> [YOUR TASK]:
Write out nothing except the lines running from the one containing "SCALE3 pin DT: D5 -> D13" to the last line of the data, exactly as they stand.

> [PROVIDED INFORMATION]:

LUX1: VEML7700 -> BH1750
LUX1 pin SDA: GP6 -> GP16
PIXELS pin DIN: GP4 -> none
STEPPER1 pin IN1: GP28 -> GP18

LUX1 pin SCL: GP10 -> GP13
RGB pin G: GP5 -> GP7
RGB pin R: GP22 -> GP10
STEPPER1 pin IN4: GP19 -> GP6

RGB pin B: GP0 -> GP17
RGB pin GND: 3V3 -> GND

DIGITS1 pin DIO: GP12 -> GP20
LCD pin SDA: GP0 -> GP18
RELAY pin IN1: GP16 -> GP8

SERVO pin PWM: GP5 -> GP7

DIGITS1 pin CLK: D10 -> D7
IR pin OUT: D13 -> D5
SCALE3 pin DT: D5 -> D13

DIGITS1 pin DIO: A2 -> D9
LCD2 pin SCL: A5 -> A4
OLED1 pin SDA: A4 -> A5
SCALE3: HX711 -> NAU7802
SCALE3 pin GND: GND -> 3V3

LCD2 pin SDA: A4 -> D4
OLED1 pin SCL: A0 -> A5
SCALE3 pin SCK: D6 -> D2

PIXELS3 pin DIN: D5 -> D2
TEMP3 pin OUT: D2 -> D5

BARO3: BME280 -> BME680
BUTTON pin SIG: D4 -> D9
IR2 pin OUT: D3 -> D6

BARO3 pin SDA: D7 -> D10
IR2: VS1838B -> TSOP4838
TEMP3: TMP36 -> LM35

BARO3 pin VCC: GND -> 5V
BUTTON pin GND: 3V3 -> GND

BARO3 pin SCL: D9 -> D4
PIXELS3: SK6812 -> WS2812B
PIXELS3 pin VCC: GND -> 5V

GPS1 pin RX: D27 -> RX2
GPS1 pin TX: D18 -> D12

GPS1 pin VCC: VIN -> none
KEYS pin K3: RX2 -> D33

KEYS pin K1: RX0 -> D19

> [ANSWER AREA]:
SCALE3 pin DT: D5 -> D13

DIGITS1 pin DIO: A2 -> D9
LCD2 pin SCL: A5 -> A4
OLED1 pin SDA: A4 -> A5
SCALE3: HX711 -> NAU7802
SCALE3 pin GND: GND -> 3V3

LCD2 pin SDA: A4 -> D4
OLED1 pin SCL: A0 -> A5
SCALE3 pin SCK: D6 -> D2

PIXELS3 pin DIN: D5 -> D2
TEMP3 pin OUT: D2 -> D5

BARO3: BME280 -> BME680
BUTTON pin SIG: D4 -> D9
IR2 pin OUT: D3 -> D6

BARO3 pin SDA: D7 -> D10
IR2: VS1838B -> TSOP4838
TEMP3: TMP36 -> LM35

BARO3 pin VCC: GND -> 5V
BUTTON pin GND: 3V3 -> GND

BARO3 pin SCL: D9 -> D4
PIXELS3: SK6812 -> WS2812B
PIXELS3 pin VCC: GND -> 5V

GPS1 pin RX: D27 -> RX2
GPS1 pin TX: D18 -> D12

GPS1 pin VCC: VIN -> none
KEYS pin K3: RX2 -> D33

KEYS pin K1: RX0 -> D19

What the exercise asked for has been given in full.